Object transformation records:
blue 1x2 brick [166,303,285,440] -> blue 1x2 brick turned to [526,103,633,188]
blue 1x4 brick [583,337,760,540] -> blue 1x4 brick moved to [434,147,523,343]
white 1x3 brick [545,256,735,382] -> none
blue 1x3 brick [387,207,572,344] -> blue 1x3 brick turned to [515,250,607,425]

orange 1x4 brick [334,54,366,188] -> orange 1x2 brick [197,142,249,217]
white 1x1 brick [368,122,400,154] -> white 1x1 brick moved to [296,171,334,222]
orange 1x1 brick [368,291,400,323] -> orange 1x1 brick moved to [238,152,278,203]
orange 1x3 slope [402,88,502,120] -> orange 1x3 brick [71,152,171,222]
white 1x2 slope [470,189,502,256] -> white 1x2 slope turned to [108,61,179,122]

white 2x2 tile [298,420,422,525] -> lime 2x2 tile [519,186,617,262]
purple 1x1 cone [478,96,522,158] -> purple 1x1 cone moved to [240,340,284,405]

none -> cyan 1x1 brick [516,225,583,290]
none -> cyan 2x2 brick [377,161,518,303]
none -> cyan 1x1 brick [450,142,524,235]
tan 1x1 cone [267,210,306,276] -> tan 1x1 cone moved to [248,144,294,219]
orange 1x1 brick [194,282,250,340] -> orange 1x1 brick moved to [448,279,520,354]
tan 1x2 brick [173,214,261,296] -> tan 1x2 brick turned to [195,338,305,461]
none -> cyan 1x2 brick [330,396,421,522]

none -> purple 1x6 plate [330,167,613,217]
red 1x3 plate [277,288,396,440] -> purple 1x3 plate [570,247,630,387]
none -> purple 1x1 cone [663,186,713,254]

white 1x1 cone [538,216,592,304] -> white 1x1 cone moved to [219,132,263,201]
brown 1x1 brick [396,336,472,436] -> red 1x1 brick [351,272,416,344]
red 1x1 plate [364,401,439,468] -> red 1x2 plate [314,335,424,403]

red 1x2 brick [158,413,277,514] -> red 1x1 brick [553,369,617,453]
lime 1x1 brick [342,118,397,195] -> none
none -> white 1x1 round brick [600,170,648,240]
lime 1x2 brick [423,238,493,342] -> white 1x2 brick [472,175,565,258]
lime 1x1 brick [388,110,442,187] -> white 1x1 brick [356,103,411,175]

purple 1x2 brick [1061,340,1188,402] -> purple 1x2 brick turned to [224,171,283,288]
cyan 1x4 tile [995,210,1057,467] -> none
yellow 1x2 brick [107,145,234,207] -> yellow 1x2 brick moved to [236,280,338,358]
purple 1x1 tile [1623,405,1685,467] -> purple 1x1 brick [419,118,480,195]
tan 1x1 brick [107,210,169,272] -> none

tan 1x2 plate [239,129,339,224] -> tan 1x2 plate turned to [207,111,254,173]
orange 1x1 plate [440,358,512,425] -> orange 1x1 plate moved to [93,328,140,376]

## ACTION ITEM
Say how many lines above hold the word "cyan", giving only the count.

## YOUR SOLUTION
5